::: EXERCISE MATERIAL

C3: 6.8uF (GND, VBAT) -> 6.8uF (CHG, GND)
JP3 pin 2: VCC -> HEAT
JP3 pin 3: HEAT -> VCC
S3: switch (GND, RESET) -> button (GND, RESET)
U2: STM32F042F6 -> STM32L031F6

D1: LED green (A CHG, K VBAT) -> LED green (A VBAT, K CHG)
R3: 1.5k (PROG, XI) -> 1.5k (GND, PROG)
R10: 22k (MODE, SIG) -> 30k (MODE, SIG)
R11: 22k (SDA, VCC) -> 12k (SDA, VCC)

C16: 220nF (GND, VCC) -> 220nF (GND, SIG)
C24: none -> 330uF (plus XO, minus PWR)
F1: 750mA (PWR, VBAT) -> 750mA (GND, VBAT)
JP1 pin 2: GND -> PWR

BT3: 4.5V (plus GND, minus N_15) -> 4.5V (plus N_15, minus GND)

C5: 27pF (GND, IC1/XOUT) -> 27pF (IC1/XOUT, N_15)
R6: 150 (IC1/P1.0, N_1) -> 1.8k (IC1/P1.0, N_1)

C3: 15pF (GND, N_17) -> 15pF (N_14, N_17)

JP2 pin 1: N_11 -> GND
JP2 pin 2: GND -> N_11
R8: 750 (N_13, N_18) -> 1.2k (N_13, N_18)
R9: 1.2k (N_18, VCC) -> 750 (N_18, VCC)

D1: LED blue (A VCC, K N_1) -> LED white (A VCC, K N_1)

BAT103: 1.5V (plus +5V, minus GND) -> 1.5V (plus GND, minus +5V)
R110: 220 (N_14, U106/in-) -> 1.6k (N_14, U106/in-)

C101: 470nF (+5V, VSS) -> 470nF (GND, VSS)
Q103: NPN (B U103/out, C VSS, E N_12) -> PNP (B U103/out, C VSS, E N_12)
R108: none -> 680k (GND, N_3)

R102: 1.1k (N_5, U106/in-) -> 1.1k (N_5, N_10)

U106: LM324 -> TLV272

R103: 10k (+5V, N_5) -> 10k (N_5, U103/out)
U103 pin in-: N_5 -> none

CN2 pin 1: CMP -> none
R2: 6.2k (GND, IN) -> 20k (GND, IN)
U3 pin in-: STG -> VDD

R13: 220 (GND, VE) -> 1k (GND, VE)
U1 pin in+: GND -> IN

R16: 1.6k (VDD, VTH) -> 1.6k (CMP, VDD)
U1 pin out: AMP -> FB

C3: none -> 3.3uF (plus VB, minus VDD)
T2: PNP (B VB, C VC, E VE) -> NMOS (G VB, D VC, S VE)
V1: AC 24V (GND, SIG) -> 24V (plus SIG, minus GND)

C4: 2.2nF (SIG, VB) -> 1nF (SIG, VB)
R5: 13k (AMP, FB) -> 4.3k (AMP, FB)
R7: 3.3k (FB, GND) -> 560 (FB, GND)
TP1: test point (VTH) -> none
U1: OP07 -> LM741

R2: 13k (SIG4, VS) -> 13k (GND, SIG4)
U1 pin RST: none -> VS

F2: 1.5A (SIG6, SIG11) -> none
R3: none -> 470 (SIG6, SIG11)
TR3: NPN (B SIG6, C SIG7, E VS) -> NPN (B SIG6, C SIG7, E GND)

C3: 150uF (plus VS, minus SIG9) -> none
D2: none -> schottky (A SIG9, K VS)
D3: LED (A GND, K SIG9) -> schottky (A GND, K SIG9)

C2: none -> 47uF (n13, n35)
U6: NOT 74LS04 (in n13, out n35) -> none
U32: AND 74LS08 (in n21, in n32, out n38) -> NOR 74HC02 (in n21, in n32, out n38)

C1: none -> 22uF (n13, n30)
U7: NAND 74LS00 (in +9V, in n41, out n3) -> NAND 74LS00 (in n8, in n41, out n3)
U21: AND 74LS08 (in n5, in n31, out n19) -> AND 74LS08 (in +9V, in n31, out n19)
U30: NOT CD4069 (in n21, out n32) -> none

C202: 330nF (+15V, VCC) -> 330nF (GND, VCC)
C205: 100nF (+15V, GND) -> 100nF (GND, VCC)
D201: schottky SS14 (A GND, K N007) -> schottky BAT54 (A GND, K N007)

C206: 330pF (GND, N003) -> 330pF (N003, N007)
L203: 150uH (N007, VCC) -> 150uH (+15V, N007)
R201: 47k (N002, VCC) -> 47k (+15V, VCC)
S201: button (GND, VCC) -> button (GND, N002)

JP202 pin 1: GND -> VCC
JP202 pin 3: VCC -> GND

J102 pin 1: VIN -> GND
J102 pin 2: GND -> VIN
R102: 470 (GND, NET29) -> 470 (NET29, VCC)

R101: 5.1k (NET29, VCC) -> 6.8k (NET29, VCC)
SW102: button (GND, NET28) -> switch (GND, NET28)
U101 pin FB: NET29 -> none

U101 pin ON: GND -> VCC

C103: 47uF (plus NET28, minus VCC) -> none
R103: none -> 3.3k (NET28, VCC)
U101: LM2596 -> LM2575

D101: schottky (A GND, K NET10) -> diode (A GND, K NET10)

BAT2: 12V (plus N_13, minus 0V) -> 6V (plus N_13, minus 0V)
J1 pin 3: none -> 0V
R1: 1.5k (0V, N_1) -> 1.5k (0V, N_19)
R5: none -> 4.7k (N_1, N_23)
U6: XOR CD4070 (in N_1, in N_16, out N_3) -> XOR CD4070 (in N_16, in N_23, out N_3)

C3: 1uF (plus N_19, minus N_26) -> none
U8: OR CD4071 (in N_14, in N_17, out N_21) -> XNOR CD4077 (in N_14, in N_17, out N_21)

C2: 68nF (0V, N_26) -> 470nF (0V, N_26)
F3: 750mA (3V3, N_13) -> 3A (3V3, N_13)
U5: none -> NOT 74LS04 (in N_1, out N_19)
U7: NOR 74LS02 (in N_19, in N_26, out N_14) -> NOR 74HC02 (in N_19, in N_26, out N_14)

::::::

AIM OF THE TASK =
How many lines of the listing above hold "switch"? Answer with the number alone.

RESULT OF THIS TASK =
2